— START Data listing —
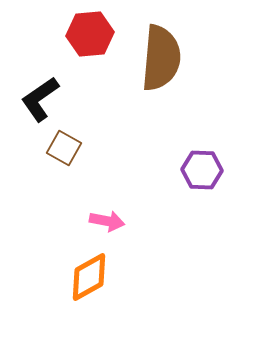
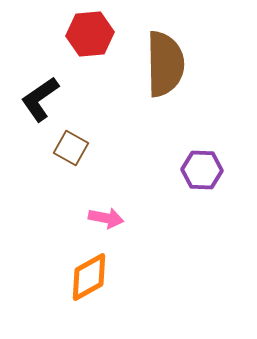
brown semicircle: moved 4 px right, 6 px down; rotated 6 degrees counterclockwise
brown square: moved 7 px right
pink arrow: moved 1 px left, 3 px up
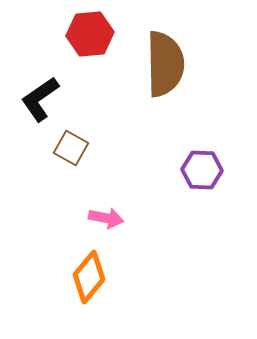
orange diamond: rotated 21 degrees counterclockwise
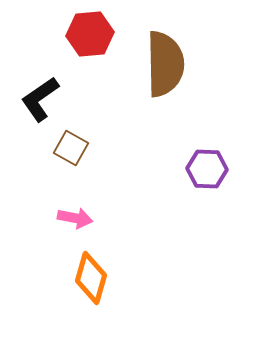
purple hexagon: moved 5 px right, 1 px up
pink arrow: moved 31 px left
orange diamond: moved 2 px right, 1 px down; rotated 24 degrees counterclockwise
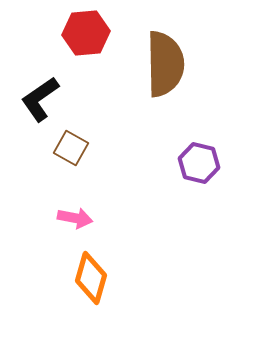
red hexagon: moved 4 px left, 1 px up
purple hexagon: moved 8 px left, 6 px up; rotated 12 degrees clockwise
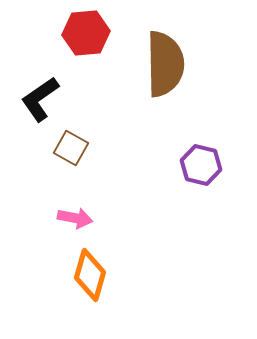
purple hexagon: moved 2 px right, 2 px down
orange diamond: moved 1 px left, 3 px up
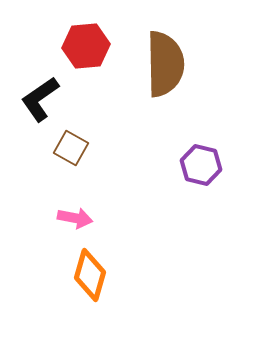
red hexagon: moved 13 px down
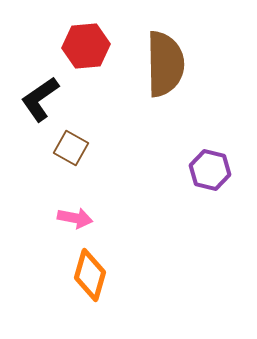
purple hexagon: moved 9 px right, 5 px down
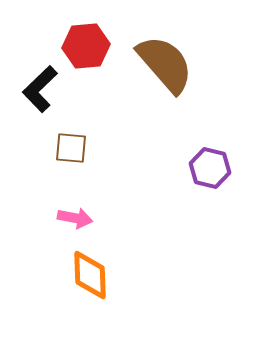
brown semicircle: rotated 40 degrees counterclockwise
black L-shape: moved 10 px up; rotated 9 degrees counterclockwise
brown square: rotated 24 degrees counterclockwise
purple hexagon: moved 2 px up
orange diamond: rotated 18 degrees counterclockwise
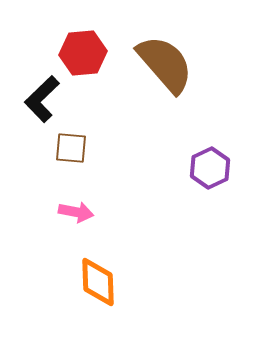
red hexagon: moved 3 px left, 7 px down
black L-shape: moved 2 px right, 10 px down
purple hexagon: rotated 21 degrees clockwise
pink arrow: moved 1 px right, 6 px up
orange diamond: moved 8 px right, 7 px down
— END Data listing —
• [Prompt]: Express the lines from the start of the records through the line containing "purple hexagon: moved 9 px right, 5 px down" as a JSON list of strings, one per line, leaving out blank lines and the pictures.

• [The response]:
[
  "brown semicircle: moved 4 px right, 6 px down; rotated 6 degrees counterclockwise",
  "brown square: moved 7 px right",
  "pink arrow: moved 1 px left, 3 px up",
  "orange diamond: rotated 21 degrees counterclockwise",
  "purple hexagon: moved 5 px right, 1 px up",
  "pink arrow: moved 31 px left",
  "orange diamond: moved 2 px right, 1 px down; rotated 24 degrees counterclockwise",
  "red hexagon: moved 4 px left, 1 px up",
  "purple hexagon: moved 8 px left, 6 px up; rotated 12 degrees clockwise",
  "purple hexagon: moved 2 px right, 2 px down",
  "orange diamond: moved 1 px left, 3 px up",
  "red hexagon: moved 13 px down",
  "purple hexagon: moved 9 px right, 5 px down"
]